- THE PROBLEM:
Nothing goes in the answer except the line that contains "(158, 203) = (248, 171): purple ball -> none" and the lines after it to the end of the material below, unchanged.

- INFORMATION PROVIDED:

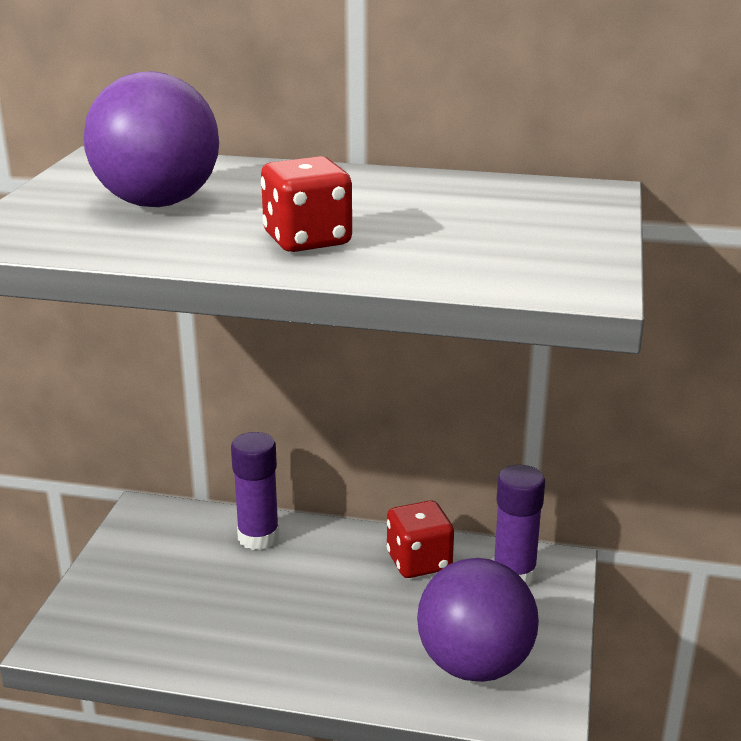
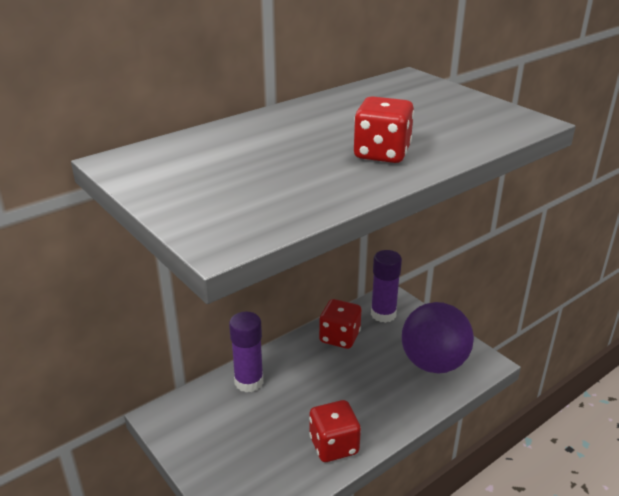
camera: 50 degrees left, 5 degrees up
(158, 203) = (248, 171): purple ball -> none
(227, 650) = (334, 445): none -> red dice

- TASK ANSWER:
(158, 203) = (248, 171): purple ball -> none
(227, 650) = (334, 445): none -> red dice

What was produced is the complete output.